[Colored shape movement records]
* * *

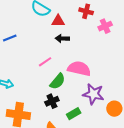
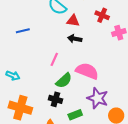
pink line: (45, 62) -> (54, 59), turned -40
black cross: (52, 101) -> (55, 99), turned 32

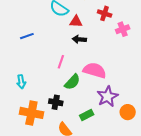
cyan arrow: (13, 76) -> (21, 82), turned 64
purple star: (98, 98) -> (107, 96), turned 30
black cross: (55, 99) -> (56, 102), moved

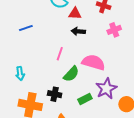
pink cross: (123, 29) -> (114, 30), moved
green rectangle: (87, 115) -> (85, 99), moved

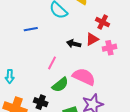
red triangle: (75, 14) -> (92, 39), moved, turned -40
blue line: (26, 28) -> (31, 29), moved

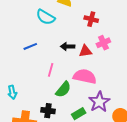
blue line: (31, 29) -> (30, 46), moved
red triangle: (92, 39) -> (85, 51), moved, turned 32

* * *

Retype all the data exactly; skip the pictures.

▶ **Your solution**:
pink line: (45, 62) -> (54, 59), turned -40
black cross: (52, 101) -> (55, 99), turned 32

cyan arrow: (13, 76) -> (21, 82), turned 64
purple star: (98, 98) -> (107, 96), turned 30
black cross: (55, 99) -> (56, 102), moved

pink cross: (123, 29) -> (114, 30), moved
green rectangle: (87, 115) -> (85, 99), moved

red triangle: (75, 14) -> (92, 39), moved, turned -40
blue line: (26, 28) -> (31, 29), moved

blue line: (31, 29) -> (30, 46), moved
red triangle: (92, 39) -> (85, 51), moved, turned 32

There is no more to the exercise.